Exercise prompt - Each of the records below must be reproduced exactly.

Dataset records -
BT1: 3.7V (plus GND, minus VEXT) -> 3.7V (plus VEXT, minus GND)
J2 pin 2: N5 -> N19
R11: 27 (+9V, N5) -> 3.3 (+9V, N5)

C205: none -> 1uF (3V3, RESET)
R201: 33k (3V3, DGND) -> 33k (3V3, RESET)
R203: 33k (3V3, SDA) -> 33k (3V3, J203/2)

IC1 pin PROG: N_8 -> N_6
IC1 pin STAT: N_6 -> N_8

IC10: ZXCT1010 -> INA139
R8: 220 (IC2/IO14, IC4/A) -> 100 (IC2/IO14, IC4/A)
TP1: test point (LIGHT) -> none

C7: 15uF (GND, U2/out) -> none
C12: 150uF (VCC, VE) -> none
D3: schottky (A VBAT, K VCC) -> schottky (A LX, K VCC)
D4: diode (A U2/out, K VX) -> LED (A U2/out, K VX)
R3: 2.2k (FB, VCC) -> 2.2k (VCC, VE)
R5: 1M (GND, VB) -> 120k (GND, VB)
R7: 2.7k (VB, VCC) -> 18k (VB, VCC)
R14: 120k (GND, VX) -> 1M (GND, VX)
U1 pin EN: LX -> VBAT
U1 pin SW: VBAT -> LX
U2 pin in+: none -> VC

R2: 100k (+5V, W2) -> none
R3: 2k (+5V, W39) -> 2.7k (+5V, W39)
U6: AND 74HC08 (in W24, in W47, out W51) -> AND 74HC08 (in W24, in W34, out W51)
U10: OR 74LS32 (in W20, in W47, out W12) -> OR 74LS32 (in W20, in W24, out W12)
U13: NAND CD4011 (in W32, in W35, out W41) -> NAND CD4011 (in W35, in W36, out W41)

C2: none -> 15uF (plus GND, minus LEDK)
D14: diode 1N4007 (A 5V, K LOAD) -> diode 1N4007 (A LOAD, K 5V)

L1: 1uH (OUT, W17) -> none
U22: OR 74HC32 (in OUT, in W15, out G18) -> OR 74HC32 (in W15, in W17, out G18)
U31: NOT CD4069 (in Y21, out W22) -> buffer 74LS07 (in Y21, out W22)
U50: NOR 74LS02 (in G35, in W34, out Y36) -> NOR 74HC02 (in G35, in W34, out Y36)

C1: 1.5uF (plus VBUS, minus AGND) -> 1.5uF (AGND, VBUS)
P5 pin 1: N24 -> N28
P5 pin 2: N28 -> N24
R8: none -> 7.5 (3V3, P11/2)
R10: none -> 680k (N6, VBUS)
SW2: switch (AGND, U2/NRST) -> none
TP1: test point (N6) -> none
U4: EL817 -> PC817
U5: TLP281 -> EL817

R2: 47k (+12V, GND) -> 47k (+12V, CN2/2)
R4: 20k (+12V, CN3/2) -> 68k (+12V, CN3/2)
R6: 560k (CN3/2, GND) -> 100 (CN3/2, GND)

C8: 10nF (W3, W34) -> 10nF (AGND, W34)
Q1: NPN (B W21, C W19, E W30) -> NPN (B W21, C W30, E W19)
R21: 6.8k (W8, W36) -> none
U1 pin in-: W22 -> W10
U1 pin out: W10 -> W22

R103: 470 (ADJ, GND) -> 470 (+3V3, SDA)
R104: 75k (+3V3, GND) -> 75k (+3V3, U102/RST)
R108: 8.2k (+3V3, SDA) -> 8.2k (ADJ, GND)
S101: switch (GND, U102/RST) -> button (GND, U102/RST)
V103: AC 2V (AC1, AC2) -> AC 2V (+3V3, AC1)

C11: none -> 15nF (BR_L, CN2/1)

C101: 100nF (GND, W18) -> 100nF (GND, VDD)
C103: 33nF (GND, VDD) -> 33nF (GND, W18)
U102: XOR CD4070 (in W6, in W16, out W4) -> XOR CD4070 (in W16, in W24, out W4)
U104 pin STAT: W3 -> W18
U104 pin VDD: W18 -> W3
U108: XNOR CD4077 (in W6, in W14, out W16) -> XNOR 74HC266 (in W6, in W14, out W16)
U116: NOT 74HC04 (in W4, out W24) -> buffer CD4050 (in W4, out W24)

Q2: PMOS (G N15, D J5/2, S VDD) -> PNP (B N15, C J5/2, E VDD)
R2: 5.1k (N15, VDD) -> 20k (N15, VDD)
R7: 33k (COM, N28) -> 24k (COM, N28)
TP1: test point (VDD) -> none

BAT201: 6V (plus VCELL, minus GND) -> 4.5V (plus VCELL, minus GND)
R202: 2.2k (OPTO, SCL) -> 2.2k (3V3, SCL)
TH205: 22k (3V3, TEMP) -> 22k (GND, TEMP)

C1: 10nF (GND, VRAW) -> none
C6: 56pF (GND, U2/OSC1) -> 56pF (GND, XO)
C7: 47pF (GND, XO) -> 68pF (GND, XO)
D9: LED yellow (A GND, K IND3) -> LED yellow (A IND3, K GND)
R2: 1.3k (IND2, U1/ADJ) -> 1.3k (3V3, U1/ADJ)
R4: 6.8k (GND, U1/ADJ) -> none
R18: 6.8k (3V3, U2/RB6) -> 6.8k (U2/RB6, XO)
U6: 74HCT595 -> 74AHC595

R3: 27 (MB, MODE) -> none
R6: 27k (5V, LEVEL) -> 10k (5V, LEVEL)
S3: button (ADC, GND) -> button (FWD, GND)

Expected answer -
BT1: 3.7V (plus GND, minus VEXT) -> 3.7V (plus VEXT, minus GND)
J2 pin 2: N5 -> N19
R11: 27 (+9V, N5) -> 3.3 (+9V, N5)

C205: none -> 1uF (3V3, RESET)
R201: 33k (3V3, DGND) -> 33k (3V3, RESET)
R203: 33k (3V3, SDA) -> 33k (3V3, J203/2)

IC1 pin PROG: N_8 -> N_6
IC1 pin STAT: N_6 -> N_8

IC10: ZXCT1010 -> INA139
R8: 220 (IC2/IO14, IC4/A) -> 100 (IC2/IO14, IC4/A)
TP1: test point (LIGHT) -> none

C7: 15uF (GND, U2/out) -> none
C12: 150uF (VCC, VE) -> none
D3: schottky (A VBAT, K VCC) -> schottky (A LX, K VCC)
D4: diode (A U2/out, K VX) -> LED (A U2/out, K VX)
R3: 2.2k (FB, VCC) -> 2.2k (VCC, VE)
R5: 1M (GND, VB) -> 120k (GND, VB)
R7: 2.7k (VB, VCC) -> 18k (VB, VCC)
R14: 120k (GND, VX) -> 1M (GND, VX)
U1 pin EN: LX -> VBAT
U1 pin SW: VBAT -> LX
U2 pin in+: none -> VC

R2: 100k (+5V, W2) -> none
R3: 2k (+5V, W39) -> 2.7k (+5V, W39)
U6: AND 74HC08 (in W24, in W47, out W51) -> AND 74HC08 (in W24, in W34, out W51)
U10: OR 74LS32 (in W20, in W47, out W12) -> OR 74LS32 (in W20, in W24, out W12)
U13: NAND CD4011 (in W32, in W35, out W41) -> NAND CD4011 (in W35, in W36, out W41)

C2: none -> 15uF (plus GND, minus LEDK)
D14: diode 1N4007 (A 5V, K LOAD) -> diode 1N4007 (A LOAD, K 5V)

L1: 1uH (OUT, W17) -> none
U22: OR 74HC32 (in OUT, in W15, out G18) -> OR 74HC32 (in W15, in W17, out G18)
U31: NOT CD4069 (in Y21, out W22) -> buffer 74LS07 (in Y21, out W22)
U50: NOR 74LS02 (in G35, in W34, out Y36) -> NOR 74HC02 (in G35, in W34, out Y36)

C1: 1.5uF (plus VBUS, minus AGND) -> 1.5uF (AGND, VBUS)
P5 pin 1: N24 -> N28
P5 pin 2: N28 -> N24
R8: none -> 7.5 (3V3, P11/2)
R10: none -> 680k (N6, VBUS)
SW2: switch (AGND, U2/NRST) -> none
TP1: test point (N6) -> none
U4: EL817 -> PC817
U5: TLP281 -> EL817

R2: 47k (+12V, GND) -> 47k (+12V, CN2/2)
R4: 20k (+12V, CN3/2) -> 68k (+12V, CN3/2)
R6: 560k (CN3/2, GND) -> 100 (CN3/2, GND)

C8: 10nF (W3, W34) -> 10nF (AGND, W34)
Q1: NPN (B W21, C W19, E W30) -> NPN (B W21, C W30, E W19)
R21: 6.8k (W8, W36) -> none
U1 pin in-: W22 -> W10
U1 pin out: W10 -> W22

R103: 470 (ADJ, GND) -> 470 (+3V3, SDA)
R104: 75k (+3V3, GND) -> 75k (+3V3, U102/RST)
R108: 8.2k (+3V3, SDA) -> 8.2k (ADJ, GND)
S101: switch (GND, U102/RST) -> button (GND, U102/RST)
V103: AC 2V (AC1, AC2) -> AC 2V (+3V3, AC1)

C11: none -> 15nF (BR_L, CN2/1)

C101: 100nF (GND, W18) -> 100nF (GND, VDD)
C103: 33nF (GND, VDD) -> 33nF (GND, W18)
U102: XOR CD4070 (in W6, in W16, out W4) -> XOR CD4070 (in W16, in W24, out W4)
U104 pin STAT: W3 -> W18
U104 pin VDD: W18 -> W3
U108: XNOR CD4077 (in W6, in W14, out W16) -> XNOR 74HC266 (in W6, in W14, out W16)
U116: NOT 74HC04 (in W4, out W24) -> buffer CD4050 (in W4, out W24)

Q2: PMOS (G N15, D J5/2, S VDD) -> PNP (B N15, C J5/2, E VDD)
R2: 5.1k (N15, VDD) -> 20k (N15, VDD)
R7: 33k (COM, N28) -> 24k (COM, N28)
TP1: test point (VDD) -> none

BAT201: 6V (plus VCELL, minus GND) -> 4.5V (plus VCELL, minus GND)
R202: 2.2k (OPTO, SCL) -> 2.2k (3V3, SCL)
TH205: 22k (3V3, TEMP) -> 22k (GND, TEMP)

C1: 10nF (GND, VRAW) -> none
C6: 56pF (GND, U2/OSC1) -> 56pF (GND, XO)
C7: 47pF (GND, XO) -> 68pF (GND, XO)
D9: LED yellow (A GND, K IND3) -> LED yellow (A IND3, K GND)
R2: 1.3k (IND2, U1/ADJ) -> 1.3k (3V3, U1/ADJ)
R4: 6.8k (GND, U1/ADJ) -> none
R18: 6.8k (3V3, U2/RB6) -> 6.8k (U2/RB6, XO)
U6: 74HCT595 -> 74AHC595

R3: 27 (MB, MODE) -> none
R6: 27k (5V, LEVEL) -> 10k (5V, LEVEL)
S3: button (ADC, GND) -> button (FWD, GND)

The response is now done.